• [Your objective]
Your task is to copy each line of the records that includes the string "signals".

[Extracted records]
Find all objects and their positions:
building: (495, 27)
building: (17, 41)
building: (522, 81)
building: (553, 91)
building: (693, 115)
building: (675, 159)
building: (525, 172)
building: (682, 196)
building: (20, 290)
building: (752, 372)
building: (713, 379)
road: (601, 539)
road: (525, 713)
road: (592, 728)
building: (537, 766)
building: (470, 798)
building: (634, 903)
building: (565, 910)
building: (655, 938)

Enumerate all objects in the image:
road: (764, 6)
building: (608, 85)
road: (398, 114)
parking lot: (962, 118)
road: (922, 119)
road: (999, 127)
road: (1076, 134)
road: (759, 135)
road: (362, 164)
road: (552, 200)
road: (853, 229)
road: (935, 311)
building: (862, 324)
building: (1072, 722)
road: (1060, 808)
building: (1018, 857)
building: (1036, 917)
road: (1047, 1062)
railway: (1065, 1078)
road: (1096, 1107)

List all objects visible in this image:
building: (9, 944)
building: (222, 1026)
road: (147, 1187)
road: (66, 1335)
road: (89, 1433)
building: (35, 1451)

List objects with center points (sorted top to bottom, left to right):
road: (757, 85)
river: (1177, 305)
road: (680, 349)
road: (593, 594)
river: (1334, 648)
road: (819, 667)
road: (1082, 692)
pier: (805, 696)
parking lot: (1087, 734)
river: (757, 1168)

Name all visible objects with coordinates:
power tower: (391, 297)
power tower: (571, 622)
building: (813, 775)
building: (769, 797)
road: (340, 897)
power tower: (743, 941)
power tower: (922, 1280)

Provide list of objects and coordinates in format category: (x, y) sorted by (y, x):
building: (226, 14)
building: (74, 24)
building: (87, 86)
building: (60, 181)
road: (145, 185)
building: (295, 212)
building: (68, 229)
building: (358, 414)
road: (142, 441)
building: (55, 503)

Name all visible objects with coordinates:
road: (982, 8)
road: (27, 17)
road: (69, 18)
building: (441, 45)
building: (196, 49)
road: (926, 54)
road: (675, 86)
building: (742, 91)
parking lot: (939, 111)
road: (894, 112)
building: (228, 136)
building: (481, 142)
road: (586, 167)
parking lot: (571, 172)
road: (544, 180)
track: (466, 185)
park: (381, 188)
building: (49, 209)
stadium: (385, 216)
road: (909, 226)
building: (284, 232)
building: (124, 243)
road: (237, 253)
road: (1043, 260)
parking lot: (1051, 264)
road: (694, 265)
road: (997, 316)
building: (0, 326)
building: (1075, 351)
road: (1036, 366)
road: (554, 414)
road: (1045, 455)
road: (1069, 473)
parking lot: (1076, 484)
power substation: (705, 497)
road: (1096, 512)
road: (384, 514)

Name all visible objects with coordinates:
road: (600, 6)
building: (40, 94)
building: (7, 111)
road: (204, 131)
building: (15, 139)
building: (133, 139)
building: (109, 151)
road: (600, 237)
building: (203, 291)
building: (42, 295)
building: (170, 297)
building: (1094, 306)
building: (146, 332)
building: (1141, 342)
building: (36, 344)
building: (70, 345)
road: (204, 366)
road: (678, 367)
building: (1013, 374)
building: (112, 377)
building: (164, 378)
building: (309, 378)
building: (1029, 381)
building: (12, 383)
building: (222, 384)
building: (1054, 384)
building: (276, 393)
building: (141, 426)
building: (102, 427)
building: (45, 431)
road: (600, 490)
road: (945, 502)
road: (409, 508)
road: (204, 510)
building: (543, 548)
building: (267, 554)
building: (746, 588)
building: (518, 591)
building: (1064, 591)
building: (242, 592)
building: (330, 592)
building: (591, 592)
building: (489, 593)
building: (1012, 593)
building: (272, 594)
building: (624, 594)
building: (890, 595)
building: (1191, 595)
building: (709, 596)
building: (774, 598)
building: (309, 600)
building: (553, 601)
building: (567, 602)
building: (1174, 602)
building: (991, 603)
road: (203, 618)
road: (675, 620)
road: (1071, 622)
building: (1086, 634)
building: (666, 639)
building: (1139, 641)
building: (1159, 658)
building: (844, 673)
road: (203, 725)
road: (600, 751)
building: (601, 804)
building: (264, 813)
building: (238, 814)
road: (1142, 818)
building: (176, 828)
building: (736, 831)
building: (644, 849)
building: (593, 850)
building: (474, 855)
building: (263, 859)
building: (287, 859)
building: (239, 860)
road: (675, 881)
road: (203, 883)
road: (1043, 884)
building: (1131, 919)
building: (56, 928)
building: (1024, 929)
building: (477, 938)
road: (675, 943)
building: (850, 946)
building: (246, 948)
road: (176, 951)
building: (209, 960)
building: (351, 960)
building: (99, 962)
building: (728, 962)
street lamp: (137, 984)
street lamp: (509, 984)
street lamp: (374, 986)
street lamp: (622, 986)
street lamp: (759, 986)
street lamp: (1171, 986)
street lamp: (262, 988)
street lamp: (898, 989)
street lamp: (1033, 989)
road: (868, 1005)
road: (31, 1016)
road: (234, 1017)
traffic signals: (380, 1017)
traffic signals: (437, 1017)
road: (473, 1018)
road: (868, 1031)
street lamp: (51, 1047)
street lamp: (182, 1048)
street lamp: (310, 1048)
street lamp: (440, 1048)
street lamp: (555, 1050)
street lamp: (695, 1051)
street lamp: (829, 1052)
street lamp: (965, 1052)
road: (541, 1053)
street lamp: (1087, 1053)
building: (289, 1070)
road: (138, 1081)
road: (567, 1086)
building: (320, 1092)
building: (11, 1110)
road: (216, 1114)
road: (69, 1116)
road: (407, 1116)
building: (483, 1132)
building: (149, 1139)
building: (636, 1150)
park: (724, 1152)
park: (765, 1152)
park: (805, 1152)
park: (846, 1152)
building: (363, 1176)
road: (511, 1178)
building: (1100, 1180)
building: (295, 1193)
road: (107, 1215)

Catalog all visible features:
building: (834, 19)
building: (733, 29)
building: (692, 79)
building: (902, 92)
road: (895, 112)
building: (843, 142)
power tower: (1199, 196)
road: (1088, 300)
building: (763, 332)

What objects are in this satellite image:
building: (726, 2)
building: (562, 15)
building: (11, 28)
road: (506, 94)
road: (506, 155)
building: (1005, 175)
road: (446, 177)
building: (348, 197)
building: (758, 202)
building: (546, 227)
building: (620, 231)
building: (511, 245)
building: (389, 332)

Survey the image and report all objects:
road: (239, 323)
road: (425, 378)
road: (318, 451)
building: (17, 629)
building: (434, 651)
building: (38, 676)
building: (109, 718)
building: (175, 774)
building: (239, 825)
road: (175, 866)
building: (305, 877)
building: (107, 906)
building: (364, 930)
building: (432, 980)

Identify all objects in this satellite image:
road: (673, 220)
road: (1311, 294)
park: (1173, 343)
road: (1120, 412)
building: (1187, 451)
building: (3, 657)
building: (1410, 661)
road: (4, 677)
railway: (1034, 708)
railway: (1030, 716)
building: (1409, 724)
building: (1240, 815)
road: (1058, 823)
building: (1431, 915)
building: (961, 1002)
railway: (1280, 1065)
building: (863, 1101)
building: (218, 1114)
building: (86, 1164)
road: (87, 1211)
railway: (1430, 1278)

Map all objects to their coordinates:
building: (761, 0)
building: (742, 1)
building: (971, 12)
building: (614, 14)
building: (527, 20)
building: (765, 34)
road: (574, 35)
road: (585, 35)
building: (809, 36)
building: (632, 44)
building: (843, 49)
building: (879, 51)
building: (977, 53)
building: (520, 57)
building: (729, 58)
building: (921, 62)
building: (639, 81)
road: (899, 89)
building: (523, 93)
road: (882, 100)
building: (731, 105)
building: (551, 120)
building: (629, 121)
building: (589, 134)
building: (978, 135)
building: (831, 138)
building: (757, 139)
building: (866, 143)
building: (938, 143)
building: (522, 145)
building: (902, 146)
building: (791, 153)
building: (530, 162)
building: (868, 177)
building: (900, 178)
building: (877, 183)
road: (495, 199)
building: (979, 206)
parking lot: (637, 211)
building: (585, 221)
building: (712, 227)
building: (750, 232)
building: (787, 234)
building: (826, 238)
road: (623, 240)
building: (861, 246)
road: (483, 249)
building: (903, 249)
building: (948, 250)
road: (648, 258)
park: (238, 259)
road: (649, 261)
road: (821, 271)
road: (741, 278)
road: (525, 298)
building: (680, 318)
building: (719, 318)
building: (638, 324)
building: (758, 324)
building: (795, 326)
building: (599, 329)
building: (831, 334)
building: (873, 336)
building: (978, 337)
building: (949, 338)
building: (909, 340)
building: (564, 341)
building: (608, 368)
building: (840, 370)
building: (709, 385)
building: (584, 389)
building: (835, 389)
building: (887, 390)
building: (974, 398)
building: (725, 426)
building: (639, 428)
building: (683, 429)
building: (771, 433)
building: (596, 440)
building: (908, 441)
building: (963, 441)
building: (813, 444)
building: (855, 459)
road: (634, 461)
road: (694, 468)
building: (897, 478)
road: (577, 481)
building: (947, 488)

• [Your solution]
traffic signals: (380, 1017)
traffic signals: (437, 1017)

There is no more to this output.